• [Exercise input]:
[Start of section]
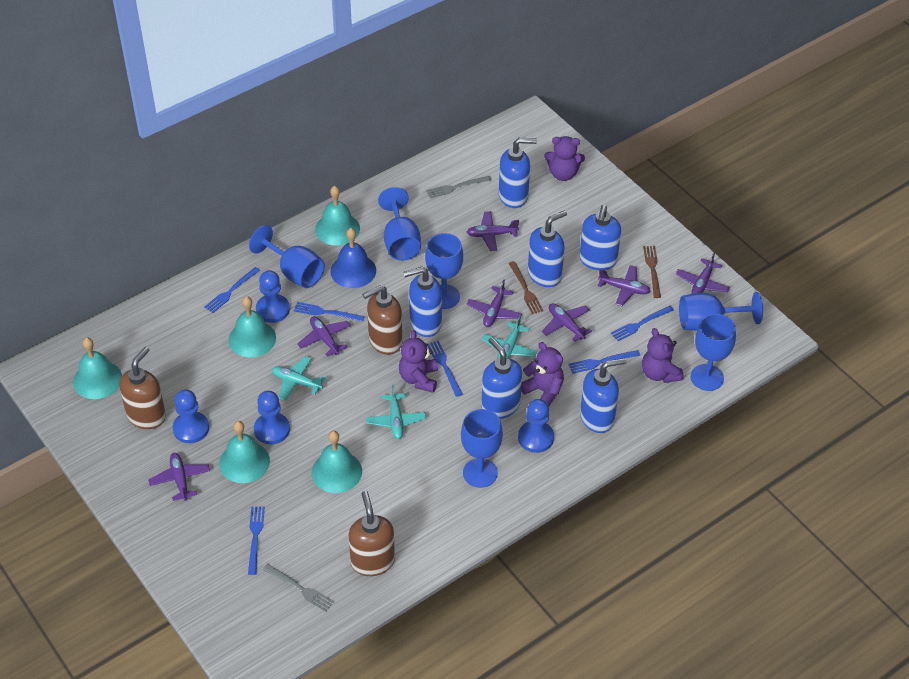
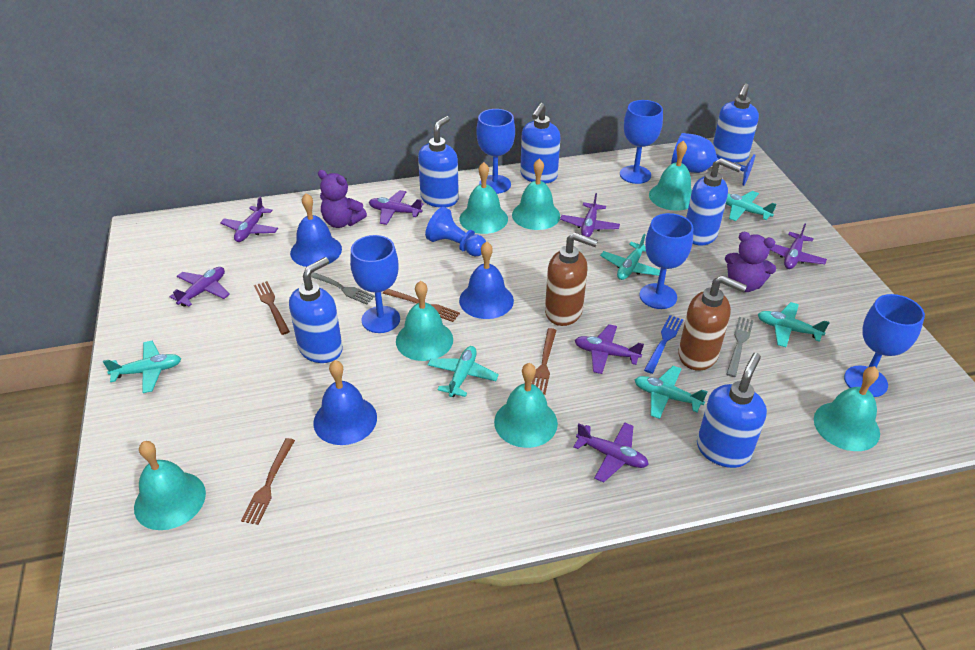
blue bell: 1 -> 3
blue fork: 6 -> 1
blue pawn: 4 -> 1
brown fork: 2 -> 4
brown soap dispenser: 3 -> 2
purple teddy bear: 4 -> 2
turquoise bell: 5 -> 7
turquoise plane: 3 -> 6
[End of section]
[Start of section]
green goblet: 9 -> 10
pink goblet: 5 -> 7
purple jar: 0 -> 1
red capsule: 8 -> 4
[End of section]
[Start of section]
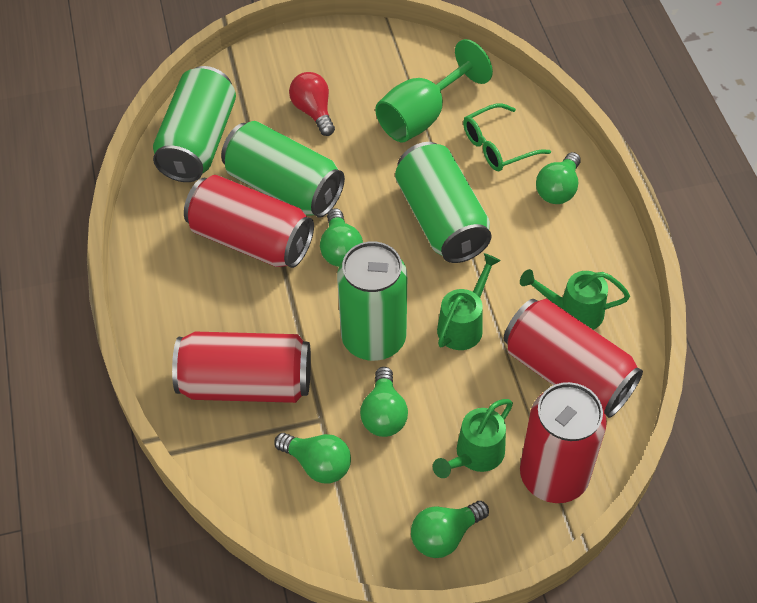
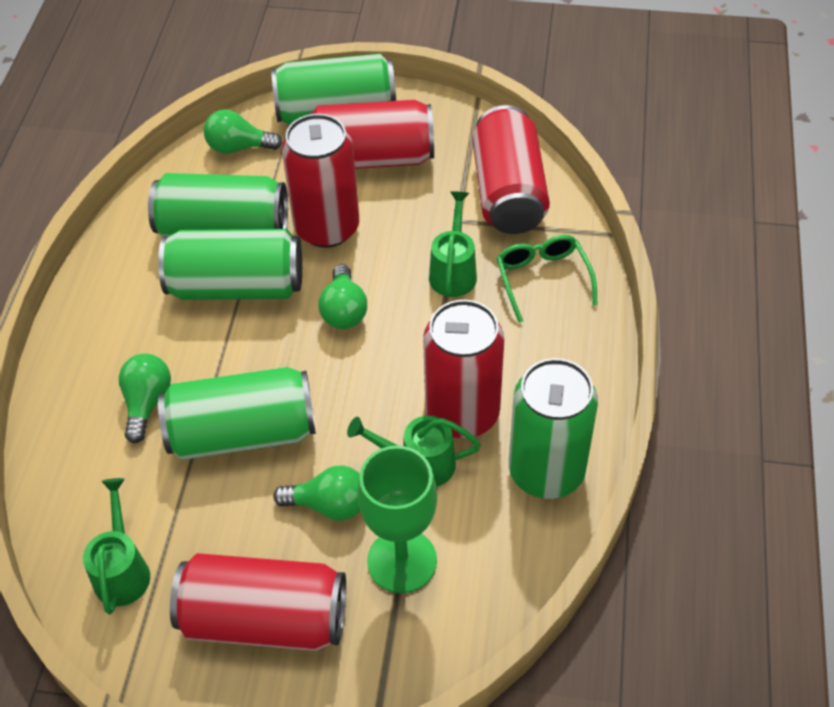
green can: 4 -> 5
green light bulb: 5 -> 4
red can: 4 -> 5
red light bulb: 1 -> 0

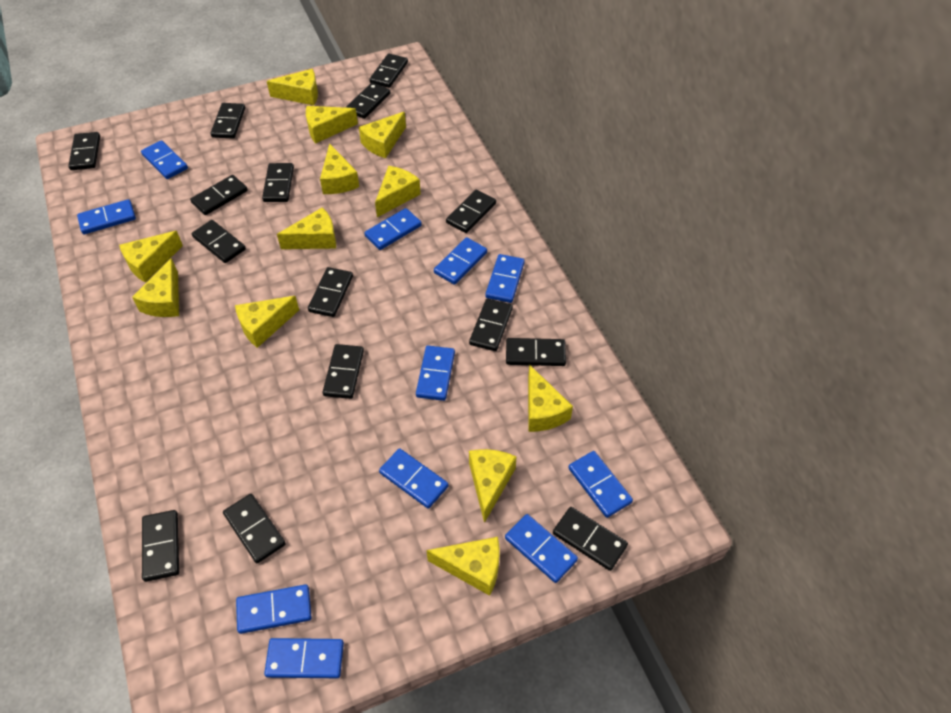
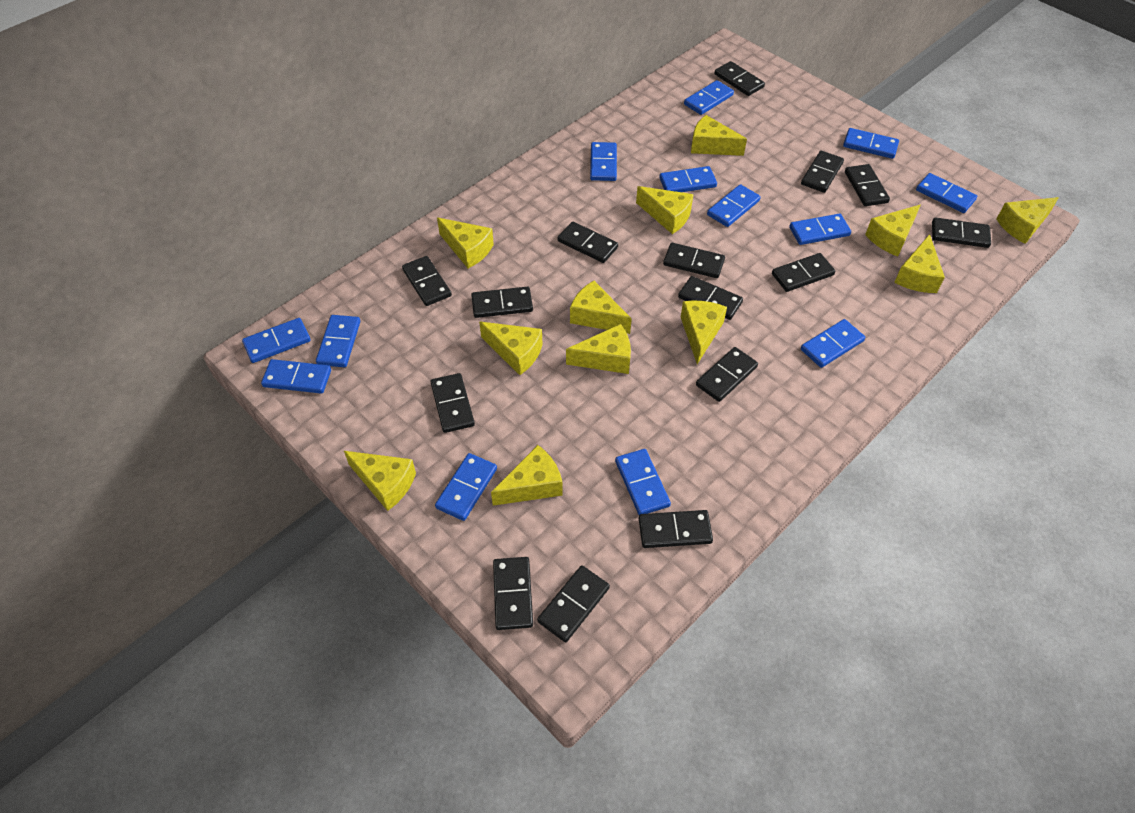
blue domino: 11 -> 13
[End of section]
• [Task statement]: Using the records above, find and show each line with the string "turquoise".

• [Written response]:
turquoise bell: 5 -> 7
turquoise plane: 3 -> 6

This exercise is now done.